-- INPUT RECORDS follows --

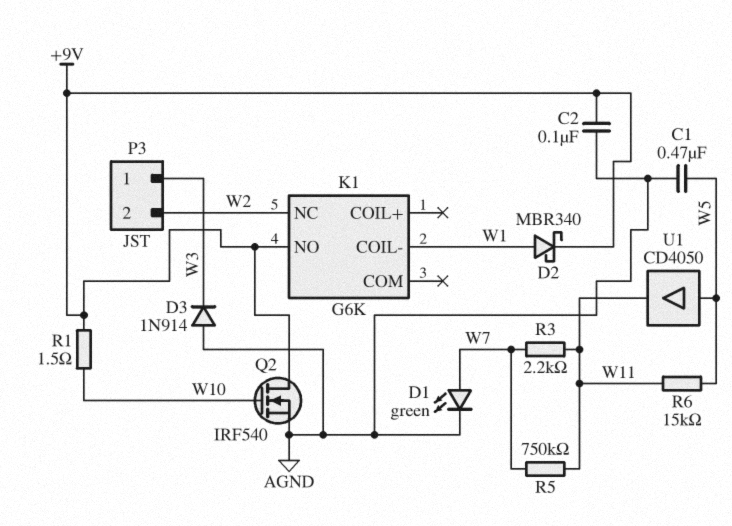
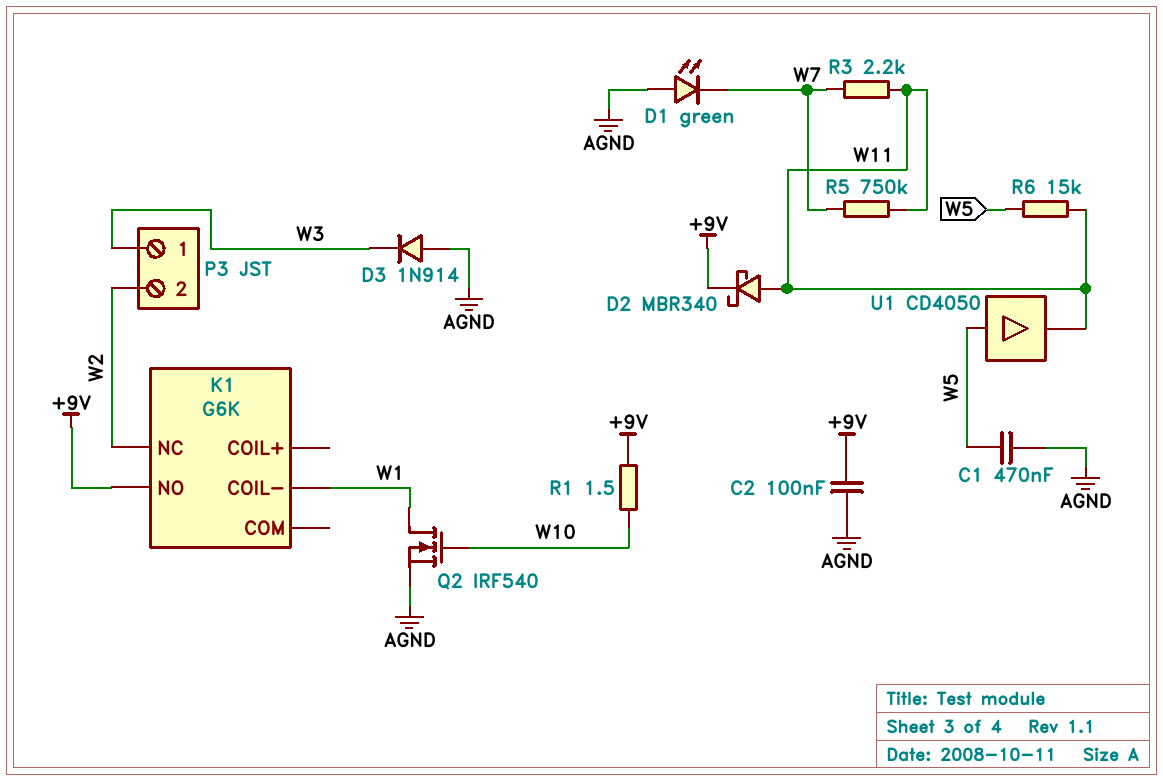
D1: LED green (A W7, K AGND) -> LED green (A AGND, K W7)
D2: schottky MBR340 (A W1, K +9V) -> schottky MBR340 (A W11, K +9V)
Q2: NMOS IRF540 (G W10, D +9V, S AGND) -> NMOS IRF540 (G W10, D W1, S AGND)

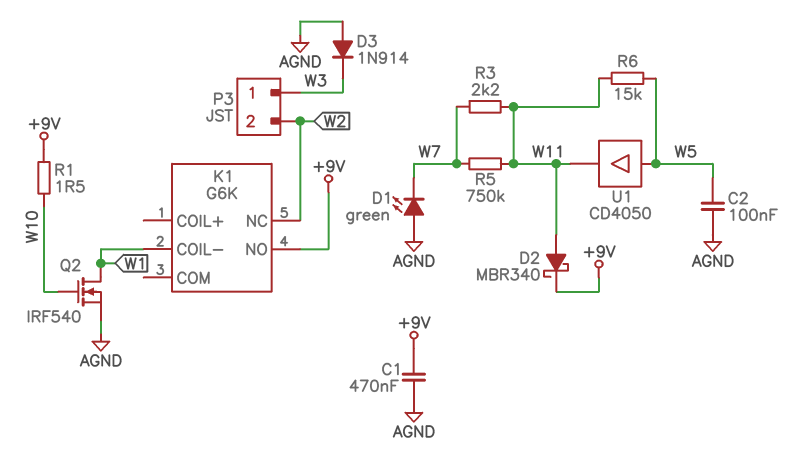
C1: 470nF (AGND, W5) -> 470nF (+9V, AGND)
C2: 100nF (+9V, AGND) -> 100nF (AGND, W5)

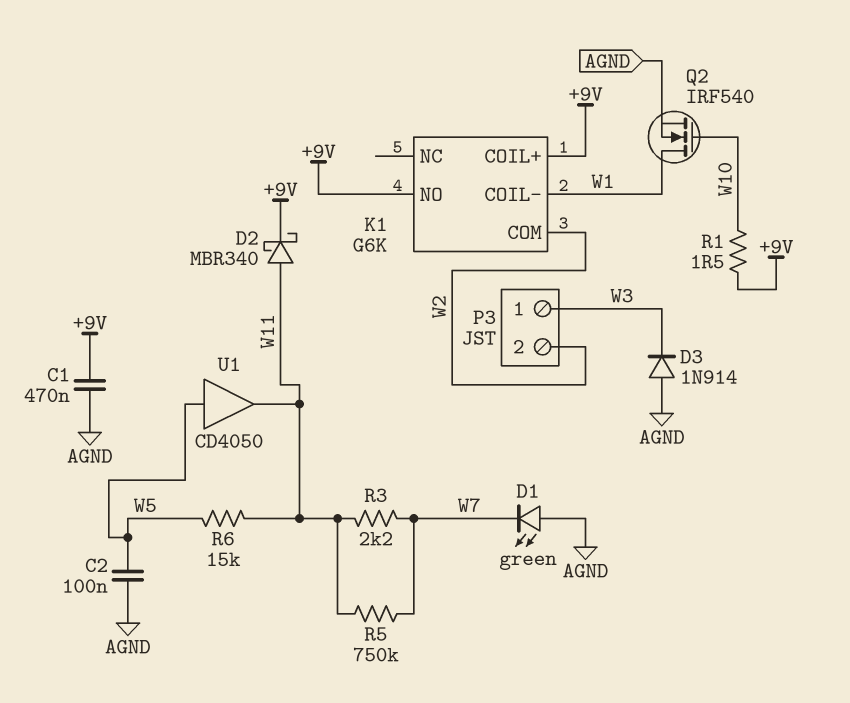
K1 pin COIL+: none -> +9V
K1 pin COM: none -> W2
K1 pin NC: W2 -> none

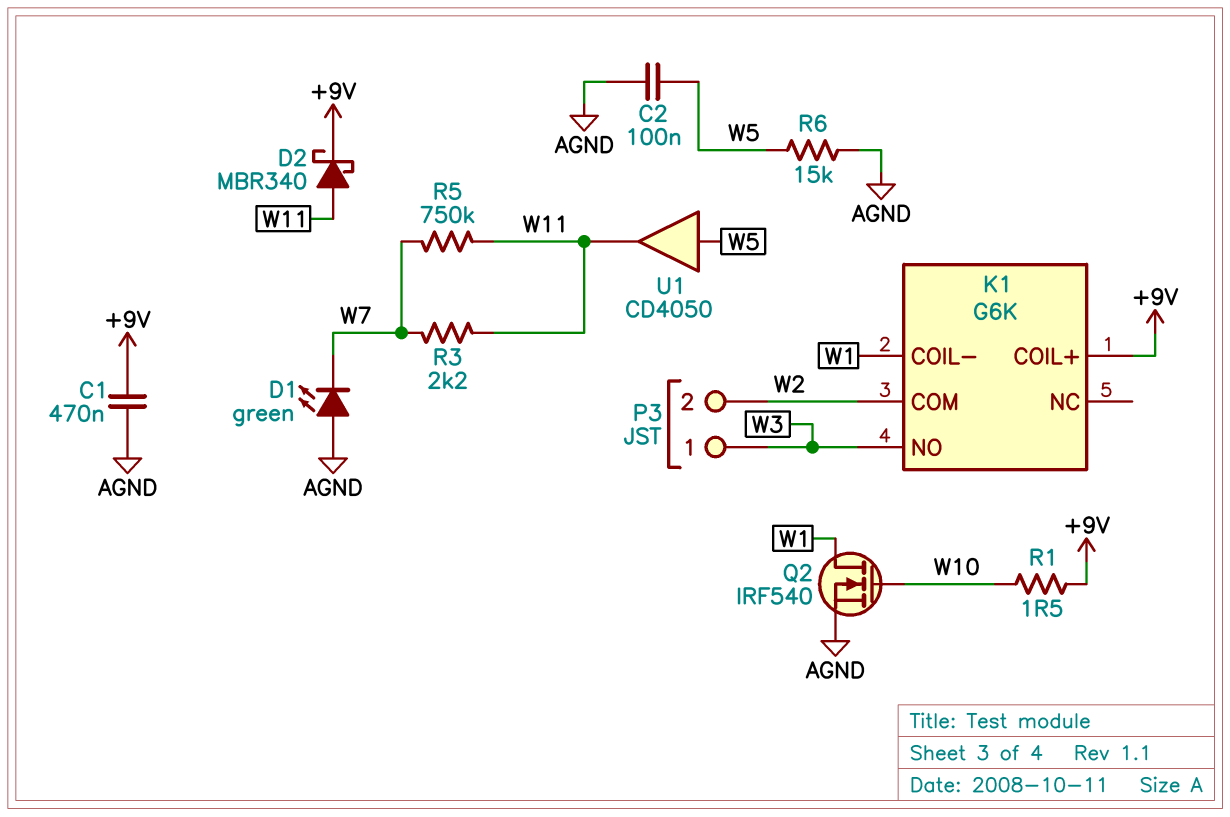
D3: diode 1N914 (A AGND, K W3) -> none
K1 pin NO: +9V -> W3
R6: 15k (W5, W11) -> 15k (AGND, W5)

-- INPUT RECORDS concluded --

**EXERCISE DIRECTIONS**
Every line above that carries the string "AGND" should be copied.

**TASK ANSWER**
D1: LED green (A W7, K AGND) -> LED green (A AGND, K W7)
Q2: NMOS IRF540 (G W10, D +9V, S AGND) -> NMOS IRF540 (G W10, D W1, S AGND)
C1: 470nF (AGND, W5) -> 470nF (+9V, AGND)
C2: 100nF (+9V, AGND) -> 100nF (AGND, W5)
D3: diode 1N914 (A AGND, K W3) -> none
R6: 15k (W5, W11) -> 15k (AGND, W5)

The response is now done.